--- Problem to solve ---
Look through the data below for the line with "purple star: rotated", and transcribe it exactly together with each line after it up to and including the line with "yellow trapezoid: rotated". Give nothing else.
[[ Records for the exercise, beginning ]]
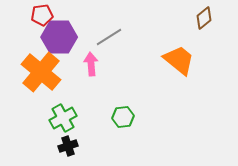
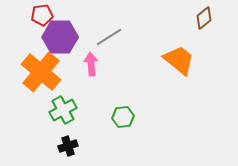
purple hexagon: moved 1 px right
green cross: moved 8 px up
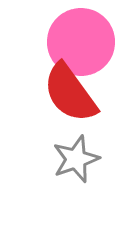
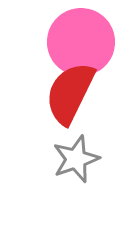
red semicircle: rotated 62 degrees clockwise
[[ Records for the exercise, end ]]
[[ Records for the exercise, beginning ]]
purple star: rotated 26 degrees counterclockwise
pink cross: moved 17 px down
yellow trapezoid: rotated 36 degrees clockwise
[[ Records for the exercise, end ]]
[[ Records for the exercise, beginning ]]
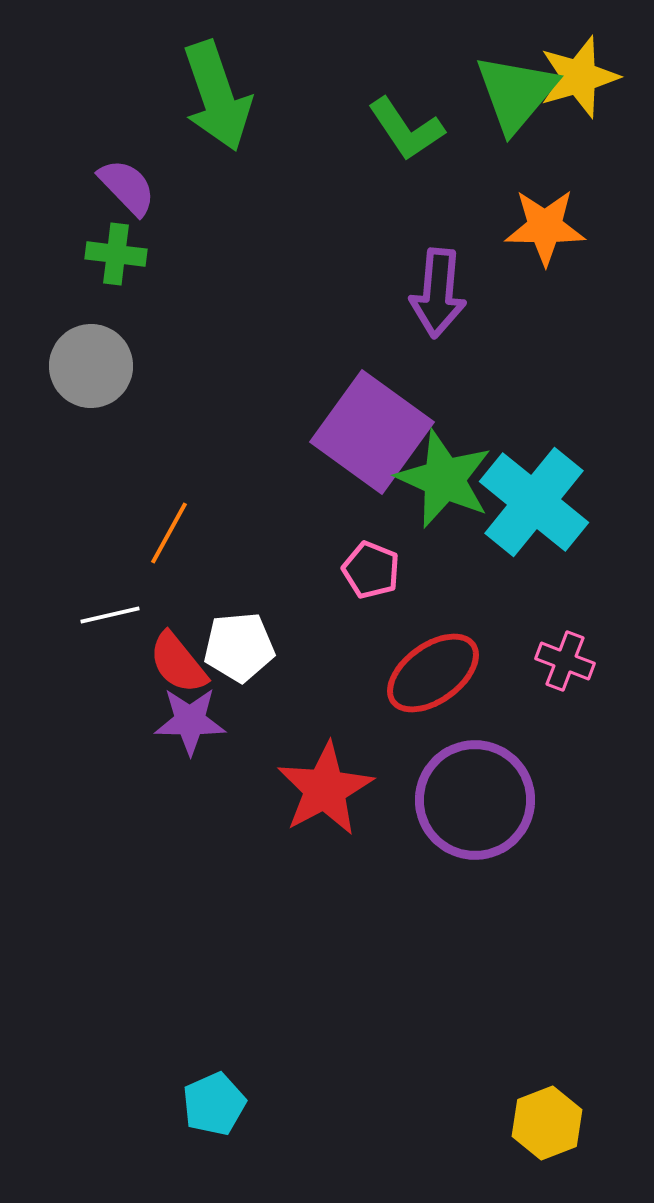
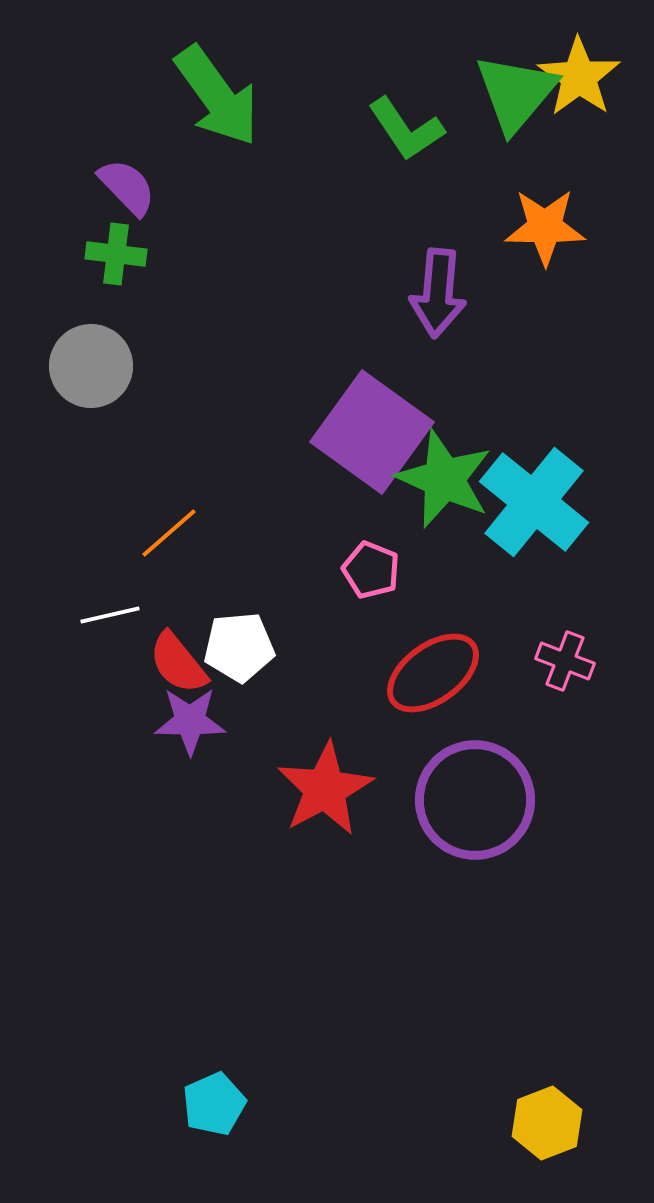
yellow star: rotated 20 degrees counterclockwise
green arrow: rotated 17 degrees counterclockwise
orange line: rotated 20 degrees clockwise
[[ Records for the exercise, end ]]
--- Output for this exercise ---
purple star: rotated 26 degrees counterclockwise
pink cross: moved 17 px down
yellow trapezoid: rotated 36 degrees clockwise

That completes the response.